What needs to be done:
Reproduce each line of text from the items below without any changes, and omit the pictures.

Material provided:

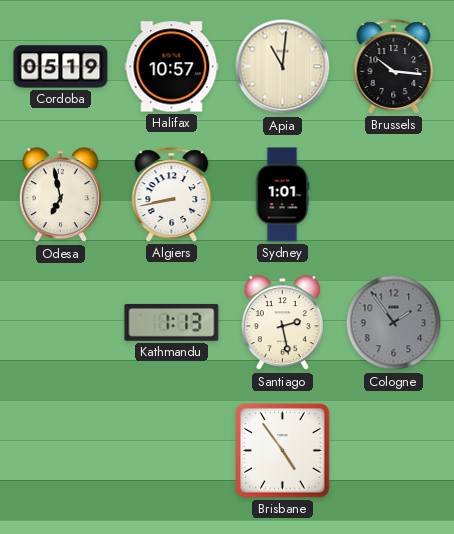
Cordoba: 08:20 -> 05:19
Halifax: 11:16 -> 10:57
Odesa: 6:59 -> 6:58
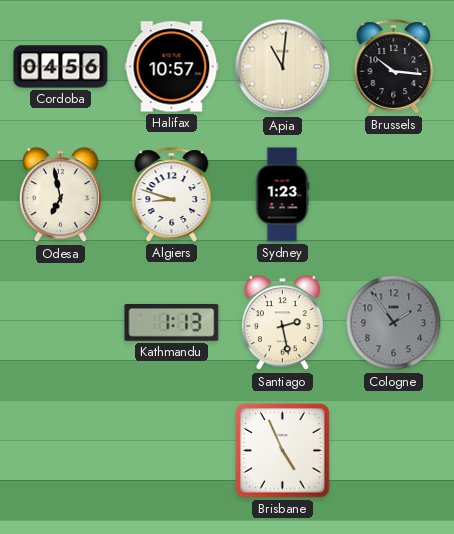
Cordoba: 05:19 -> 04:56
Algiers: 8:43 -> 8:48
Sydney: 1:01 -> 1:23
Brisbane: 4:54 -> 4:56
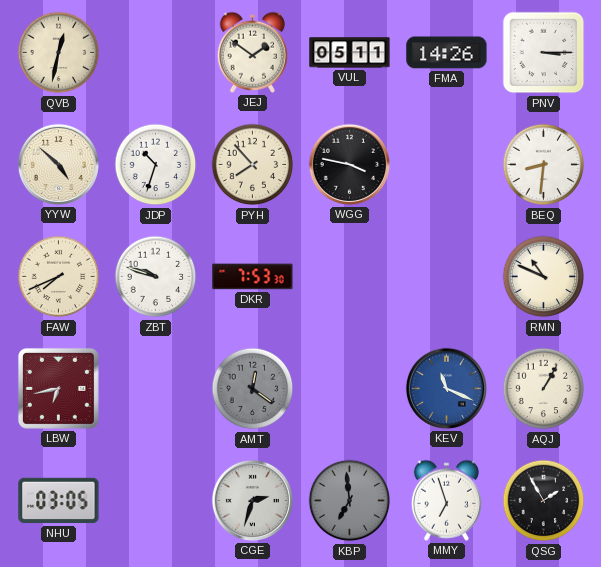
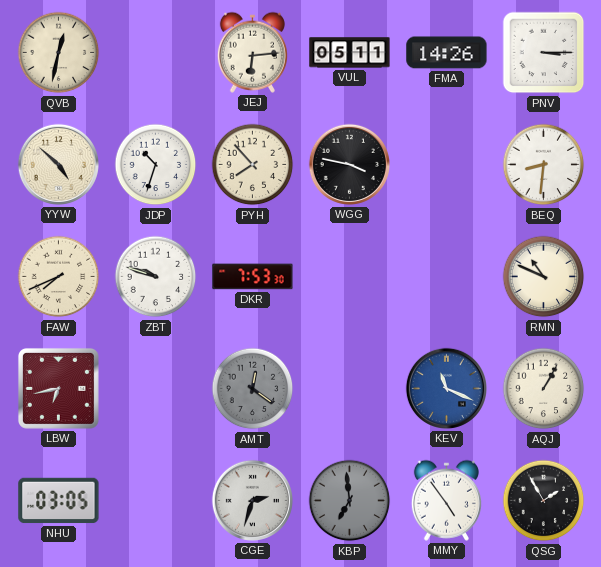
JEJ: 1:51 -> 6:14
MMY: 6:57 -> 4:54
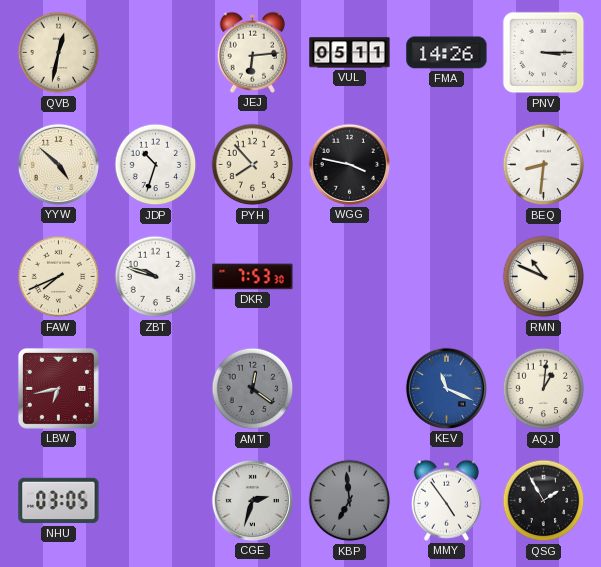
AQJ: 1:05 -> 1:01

Solution:
Cordoba: 08:20 -> 05:19
Halifax: 11:16 -> 10:57
Odesa: 6:59 -> 6:58
Cordoba: 05:19 -> 04:56
Algiers: 8:43 -> 8:48
Sydney: 1:01 -> 1:23
Brisbane: 4:54 -> 4:56
JEJ: 1:51 -> 6:14
MMY: 6:57 -> 4:54
AQJ: 1:05 -> 1:01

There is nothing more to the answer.